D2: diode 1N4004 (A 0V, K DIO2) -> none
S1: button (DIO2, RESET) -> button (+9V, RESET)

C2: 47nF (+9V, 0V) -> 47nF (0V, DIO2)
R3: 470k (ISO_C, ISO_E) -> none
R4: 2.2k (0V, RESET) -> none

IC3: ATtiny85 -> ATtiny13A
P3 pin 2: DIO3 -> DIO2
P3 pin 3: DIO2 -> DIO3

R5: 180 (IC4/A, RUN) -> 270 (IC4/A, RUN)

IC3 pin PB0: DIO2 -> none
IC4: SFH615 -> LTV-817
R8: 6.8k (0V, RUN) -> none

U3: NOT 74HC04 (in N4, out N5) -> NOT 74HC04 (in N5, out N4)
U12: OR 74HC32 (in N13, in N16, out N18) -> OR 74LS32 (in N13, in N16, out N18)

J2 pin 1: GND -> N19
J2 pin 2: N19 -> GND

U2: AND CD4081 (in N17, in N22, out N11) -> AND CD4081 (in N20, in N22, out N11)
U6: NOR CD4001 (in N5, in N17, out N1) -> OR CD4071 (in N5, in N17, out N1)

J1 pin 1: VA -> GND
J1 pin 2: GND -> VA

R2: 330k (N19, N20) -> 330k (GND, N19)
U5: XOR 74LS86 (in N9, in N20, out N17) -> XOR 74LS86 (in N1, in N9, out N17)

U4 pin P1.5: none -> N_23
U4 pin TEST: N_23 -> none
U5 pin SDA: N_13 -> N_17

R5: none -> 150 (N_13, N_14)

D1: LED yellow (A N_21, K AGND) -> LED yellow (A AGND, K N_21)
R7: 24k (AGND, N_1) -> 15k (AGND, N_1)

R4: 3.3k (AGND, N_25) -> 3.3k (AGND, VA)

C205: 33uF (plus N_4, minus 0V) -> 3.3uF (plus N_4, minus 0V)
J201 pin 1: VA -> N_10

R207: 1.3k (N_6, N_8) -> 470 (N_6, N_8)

PROBLEM: Please retype the data above exactly, including every line.

RESPONSE BELOW:
D2: diode 1N4004 (A 0V, K DIO2) -> none
S1: button (DIO2, RESET) -> button (+9V, RESET)

C2: 47nF (+9V, 0V) -> 47nF (0V, DIO2)
R3: 470k (ISO_C, ISO_E) -> none
R4: 2.2k (0V, RESET) -> none

IC3: ATtiny85 -> ATtiny13A
P3 pin 2: DIO3 -> DIO2
P3 pin 3: DIO2 -> DIO3

R5: 180 (IC4/A, RUN) -> 270 (IC4/A, RUN)

IC3 pin PB0: DIO2 -> none
IC4: SFH615 -> LTV-817
R8: 6.8k (0V, RUN) -> none

U3: NOT 74HC04 (in N4, out N5) -> NOT 74HC04 (in N5, out N4)
U12: OR 74HC32 (in N13, in N16, out N18) -> OR 74LS32 (in N13, in N16, out N18)

J2 pin 1: GND -> N19
J2 pin 2: N19 -> GND

U2: AND CD4081 (in N17, in N22, out N11) -> AND CD4081 (in N20, in N22, out N11)
U6: NOR CD4001 (in N5, in N17, out N1) -> OR CD4071 (in N5, in N17, out N1)

J1 pin 1: VA -> GND
J1 pin 2: GND -> VA

R2: 330k (N19, N20) -> 330k (GND, N19)
U5: XOR 74LS86 (in N9, in N20, out N17) -> XOR 74LS86 (in N1, in N9, out N17)

U4 pin P1.5: none -> N_23
U4 pin TEST: N_23 -> none
U5 pin SDA: N_13 -> N_17

R5: none -> 150 (N_13, N_14)

D1: LED yellow (A N_21, K AGND) -> LED yellow (A AGND, K N_21)
R7: 24k (AGND, N_1) -> 15k (AGND, N_1)

R4: 3.3k (AGND, N_25) -> 3.3k (AGND, VA)

C205: 33uF (plus N_4, minus 0V) -> 3.3uF (plus N_4, minus 0V)
J201 pin 1: VA -> N_10

R207: 1.3k (N_6, N_8) -> 470 (N_6, N_8)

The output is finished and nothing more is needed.